Print every one of the following entries back word for word, changing nothing.

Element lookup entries
_ _ _ _ _ _ _

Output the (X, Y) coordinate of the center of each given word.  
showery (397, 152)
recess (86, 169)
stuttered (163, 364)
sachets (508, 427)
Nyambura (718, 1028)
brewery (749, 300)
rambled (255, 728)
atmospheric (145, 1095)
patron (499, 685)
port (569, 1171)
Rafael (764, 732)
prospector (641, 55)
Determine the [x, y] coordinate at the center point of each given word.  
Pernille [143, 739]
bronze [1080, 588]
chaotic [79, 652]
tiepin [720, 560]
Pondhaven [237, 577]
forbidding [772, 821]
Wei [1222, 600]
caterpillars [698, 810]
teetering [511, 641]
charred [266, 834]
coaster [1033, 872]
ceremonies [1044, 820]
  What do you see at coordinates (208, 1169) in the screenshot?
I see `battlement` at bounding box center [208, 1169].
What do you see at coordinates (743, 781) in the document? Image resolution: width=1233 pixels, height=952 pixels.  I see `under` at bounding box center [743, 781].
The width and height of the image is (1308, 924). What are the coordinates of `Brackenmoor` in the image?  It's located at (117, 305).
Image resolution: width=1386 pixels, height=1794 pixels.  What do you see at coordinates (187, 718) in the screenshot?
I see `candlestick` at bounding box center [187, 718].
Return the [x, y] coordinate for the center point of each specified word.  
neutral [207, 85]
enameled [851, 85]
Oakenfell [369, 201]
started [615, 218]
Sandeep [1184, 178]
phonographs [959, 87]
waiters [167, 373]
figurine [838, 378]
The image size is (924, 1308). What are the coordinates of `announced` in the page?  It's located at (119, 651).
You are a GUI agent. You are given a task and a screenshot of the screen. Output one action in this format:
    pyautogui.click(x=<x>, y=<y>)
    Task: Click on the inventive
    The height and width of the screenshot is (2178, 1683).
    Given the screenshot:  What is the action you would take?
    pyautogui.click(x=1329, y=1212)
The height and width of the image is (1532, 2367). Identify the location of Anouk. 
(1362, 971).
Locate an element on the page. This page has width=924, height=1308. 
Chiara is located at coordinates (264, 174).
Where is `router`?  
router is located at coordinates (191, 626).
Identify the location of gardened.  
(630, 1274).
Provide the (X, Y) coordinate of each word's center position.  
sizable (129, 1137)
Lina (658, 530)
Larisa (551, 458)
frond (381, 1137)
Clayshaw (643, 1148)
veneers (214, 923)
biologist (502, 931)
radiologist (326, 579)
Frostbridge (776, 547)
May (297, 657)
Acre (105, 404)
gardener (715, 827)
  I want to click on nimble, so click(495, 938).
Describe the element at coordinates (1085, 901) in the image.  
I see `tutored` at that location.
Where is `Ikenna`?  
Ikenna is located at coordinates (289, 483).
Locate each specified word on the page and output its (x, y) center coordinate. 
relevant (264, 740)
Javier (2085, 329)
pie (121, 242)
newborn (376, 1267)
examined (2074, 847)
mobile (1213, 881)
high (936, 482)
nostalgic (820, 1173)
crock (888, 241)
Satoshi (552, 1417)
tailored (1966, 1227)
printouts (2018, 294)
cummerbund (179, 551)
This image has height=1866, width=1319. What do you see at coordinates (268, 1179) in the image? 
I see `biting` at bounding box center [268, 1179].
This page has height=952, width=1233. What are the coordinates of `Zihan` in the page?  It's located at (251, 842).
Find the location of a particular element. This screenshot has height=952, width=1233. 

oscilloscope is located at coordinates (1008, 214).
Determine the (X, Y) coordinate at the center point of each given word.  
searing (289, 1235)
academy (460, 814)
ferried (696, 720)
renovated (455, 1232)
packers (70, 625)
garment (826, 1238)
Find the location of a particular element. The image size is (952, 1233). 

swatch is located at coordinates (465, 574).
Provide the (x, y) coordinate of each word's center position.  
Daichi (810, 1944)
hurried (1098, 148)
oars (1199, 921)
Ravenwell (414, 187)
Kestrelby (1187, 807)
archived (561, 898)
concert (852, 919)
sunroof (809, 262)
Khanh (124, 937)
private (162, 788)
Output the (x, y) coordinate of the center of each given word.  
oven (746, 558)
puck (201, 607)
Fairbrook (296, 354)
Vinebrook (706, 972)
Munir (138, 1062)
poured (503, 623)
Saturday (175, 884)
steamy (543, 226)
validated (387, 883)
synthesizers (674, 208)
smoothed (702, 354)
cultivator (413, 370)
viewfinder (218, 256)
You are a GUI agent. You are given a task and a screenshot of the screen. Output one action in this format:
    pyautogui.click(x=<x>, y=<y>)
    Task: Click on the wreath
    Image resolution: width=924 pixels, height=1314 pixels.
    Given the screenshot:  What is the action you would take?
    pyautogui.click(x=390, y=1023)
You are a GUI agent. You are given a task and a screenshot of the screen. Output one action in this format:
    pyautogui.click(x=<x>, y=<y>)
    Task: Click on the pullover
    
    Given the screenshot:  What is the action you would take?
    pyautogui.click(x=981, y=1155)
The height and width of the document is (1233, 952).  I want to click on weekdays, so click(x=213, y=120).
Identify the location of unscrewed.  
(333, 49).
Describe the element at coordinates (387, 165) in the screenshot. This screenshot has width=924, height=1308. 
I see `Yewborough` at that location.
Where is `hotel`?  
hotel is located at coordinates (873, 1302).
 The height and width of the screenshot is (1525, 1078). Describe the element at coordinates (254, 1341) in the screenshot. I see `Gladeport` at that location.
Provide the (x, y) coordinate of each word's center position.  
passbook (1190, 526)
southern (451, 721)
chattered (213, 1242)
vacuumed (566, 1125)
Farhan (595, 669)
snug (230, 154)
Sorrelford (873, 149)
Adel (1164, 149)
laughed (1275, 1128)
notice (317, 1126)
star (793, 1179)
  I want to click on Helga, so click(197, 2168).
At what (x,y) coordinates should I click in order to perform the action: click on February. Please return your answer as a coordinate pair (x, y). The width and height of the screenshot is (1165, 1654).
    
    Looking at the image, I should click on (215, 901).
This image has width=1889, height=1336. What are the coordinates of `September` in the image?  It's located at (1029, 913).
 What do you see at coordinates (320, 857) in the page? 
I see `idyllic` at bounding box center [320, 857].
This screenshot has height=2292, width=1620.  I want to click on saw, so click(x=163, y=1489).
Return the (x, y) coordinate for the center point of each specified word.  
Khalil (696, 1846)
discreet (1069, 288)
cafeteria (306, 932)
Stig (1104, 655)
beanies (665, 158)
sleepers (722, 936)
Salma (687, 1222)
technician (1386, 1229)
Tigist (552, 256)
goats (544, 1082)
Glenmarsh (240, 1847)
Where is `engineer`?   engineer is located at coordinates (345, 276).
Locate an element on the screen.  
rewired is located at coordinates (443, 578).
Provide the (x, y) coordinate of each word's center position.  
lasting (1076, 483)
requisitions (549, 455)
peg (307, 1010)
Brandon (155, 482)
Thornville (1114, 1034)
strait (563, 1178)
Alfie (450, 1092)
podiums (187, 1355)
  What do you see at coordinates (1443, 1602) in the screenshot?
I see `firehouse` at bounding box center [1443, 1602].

_ _ _ _ _ _ _

Answer to this exercise >>
Output the (X, Y) coordinate of the center of each given word.  
showery (397, 152)
recess (86, 169)
stuttered (163, 364)
sachets (508, 427)
Nyambura (718, 1028)
brewery (749, 300)
rambled (255, 728)
atmospheric (145, 1095)
patron (499, 685)
port (569, 1171)
Rafael (764, 732)
prospector (641, 55)
Determine the [x, y] coordinate at the center point of each given word.  
Pernille [143, 739]
bronze [1080, 588]
chaotic [79, 652]
tiepin [720, 560]
Pondhaven [237, 577]
forbidding [772, 821]
Wei [1222, 600]
caterpillars [698, 810]
teetering [511, 641]
charred [266, 834]
coaster [1033, 872]
ceremonies [1044, 820]
  What do you see at coordinates (208, 1169) in the screenshot?
I see `battlement` at bounding box center [208, 1169].
What do you see at coordinates (743, 781) in the document? Image resolution: width=1233 pixels, height=952 pixels.  I see `under` at bounding box center [743, 781].
The width and height of the image is (1308, 924). What are the coordinates of `Brackenmoor` in the image?  It's located at (117, 305).
Image resolution: width=1386 pixels, height=1794 pixels.  What do you see at coordinates (187, 718) in the screenshot?
I see `candlestick` at bounding box center [187, 718].
Return the [x, y] coordinate for the center point of each specified word.  
neutral [207, 85]
enameled [851, 85]
Oakenfell [369, 201]
started [615, 218]
Sandeep [1184, 178]
phonographs [959, 87]
waiters [167, 373]
figurine [838, 378]
The image size is (924, 1308). What are the coordinates of `announced` in the page?  It's located at (119, 651).
You are a GUI agent. You are given a task and a screenshot of the screen. Output one action in this format:
    pyautogui.click(x=<x>, y=<y>)
    Task: Click on the inventive
    The height and width of the screenshot is (2178, 1683).
    Given the screenshot:  What is the action you would take?
    pyautogui.click(x=1329, y=1212)
The height and width of the image is (1532, 2367). Identify the location of Anouk. 
(1362, 971).
Locate an element on the page. This page has width=924, height=1308. 
Chiara is located at coordinates (264, 174).
Where is `router`?  
router is located at coordinates (191, 626).
Identify the location of gardened.  
(630, 1274).
Provide the (X, Y) coordinate of each word's center position.  
sizable (129, 1137)
Lina (658, 530)
Larisa (551, 458)
frond (381, 1137)
Clayshaw (643, 1148)
veneers (214, 923)
biologist (502, 931)
radiologist (326, 579)
Frostbridge (776, 547)
May (297, 657)
Acre (105, 404)
gardener (715, 827)
  I want to click on nimble, so click(495, 938).
Describe the element at coordinates (1085, 901) in the image.  
I see `tutored` at that location.
Where is `Ikenna`?  
Ikenna is located at coordinates (289, 483).
Locate each specified word on the page and output its (x, y) center coordinate. 
relevant (264, 740)
Javier (2085, 329)
pie (121, 242)
newborn (376, 1267)
examined (2074, 847)
mobile (1213, 881)
high (936, 482)
nostalgic (820, 1173)
crock (888, 241)
Satoshi (552, 1417)
tailored (1966, 1227)
printouts (2018, 294)
cummerbund (179, 551)
This image has height=1866, width=1319. What do you see at coordinates (268, 1179) in the image? 
I see `biting` at bounding box center [268, 1179].
This page has height=952, width=1233. What are the coordinates of `Zihan` in the page?  It's located at (251, 842).
Find the location of a particular element. This screenshot has height=952, width=1233. 

oscilloscope is located at coordinates (1008, 214).
Determine the (X, Y) coordinate at the center point of each given word.  
searing (289, 1235)
academy (460, 814)
ferried (696, 720)
renovated (455, 1232)
packers (70, 625)
garment (826, 1238)
Find the location of a particular element. The image size is (952, 1233). 

swatch is located at coordinates (465, 574).
Provide the (x, y) coordinate of each word's center position.  
Daichi (810, 1944)
hurried (1098, 148)
oars (1199, 921)
Ravenwell (414, 187)
Kestrelby (1187, 807)
archived (561, 898)
concert (852, 919)
sunroof (809, 262)
Khanh (124, 937)
private (162, 788)
Output the (x, y) coordinate of the center of each given word.  
oven (746, 558)
puck (201, 607)
Fairbrook (296, 354)
Vinebrook (706, 972)
Munir (138, 1062)
poured (503, 623)
Saturday (175, 884)
steamy (543, 226)
validated (387, 883)
synthesizers (674, 208)
smoothed (702, 354)
cultivator (413, 370)
viewfinder (218, 256)
You are a GUI agent. You are given a task and a screenshot of the screen. Output one action in this format:
    pyautogui.click(x=<x>, y=<y>)
    Task: Click on the wreath
    Image resolution: width=924 pixels, height=1314 pixels.
    Given the screenshot:  What is the action you would take?
    pyautogui.click(x=390, y=1023)
You are a GUI agent. You are given a task and a screenshot of the screen. Output one action in this format:
    pyautogui.click(x=<x>, y=<y>)
    Task: Click on the pullover
    
    Given the screenshot:  What is the action you would take?
    pyautogui.click(x=981, y=1155)
The height and width of the document is (1233, 952).  I want to click on weekdays, so click(x=213, y=120).
Identify the location of unscrewed.  
(333, 49).
Describe the element at coordinates (387, 165) in the screenshot. This screenshot has width=924, height=1308. 
I see `Yewborough` at that location.
Where is `hotel`?  
hotel is located at coordinates (873, 1302).
 The height and width of the screenshot is (1525, 1078). Describe the element at coordinates (254, 1341) in the screenshot. I see `Gladeport` at that location.
Provide the (x, y) coordinate of each word's center position.  
passbook (1190, 526)
southern (451, 721)
chattered (213, 1242)
vacuumed (566, 1125)
Farhan (595, 669)
snug (230, 154)
Sorrelford (873, 149)
Adel (1164, 149)
laughed (1275, 1128)
notice (317, 1126)
star (793, 1179)
  I want to click on Helga, so click(197, 2168).
At what (x,y) coordinates should I click in order to perform the action: click on February. Please return your answer as a coordinate pair (x, y). The width and height of the screenshot is (1165, 1654).
    
    Looking at the image, I should click on (215, 901).
This image has width=1889, height=1336. What are the coordinates of `September` in the image?  It's located at (1029, 913).
 What do you see at coordinates (320, 857) in the page? 
I see `idyllic` at bounding box center [320, 857].
This screenshot has height=2292, width=1620.  I want to click on saw, so click(x=163, y=1489).
Return the (x, y) coordinate for the center point of each specified word.  
Khalil (696, 1846)
discreet (1069, 288)
cafeteria (306, 932)
Stig (1104, 655)
beanies (665, 158)
sleepers (722, 936)
Salma (687, 1222)
technician (1386, 1229)
Tigist (552, 256)
goats (544, 1082)
Glenmarsh (240, 1847)
Where is `engineer`?   engineer is located at coordinates (345, 276).
Locate an element on the screen.  
rewired is located at coordinates (443, 578).
Provide the (x, y) coordinate of each word's center position.  
lasting (1076, 483)
requisitions (549, 455)
peg (307, 1010)
Brandon (155, 482)
Thornville (1114, 1034)
strait (563, 1178)
Alfie (450, 1092)
podiums (187, 1355)
  What do you see at coordinates (1443, 1602) in the screenshot?
I see `firehouse` at bounding box center [1443, 1602].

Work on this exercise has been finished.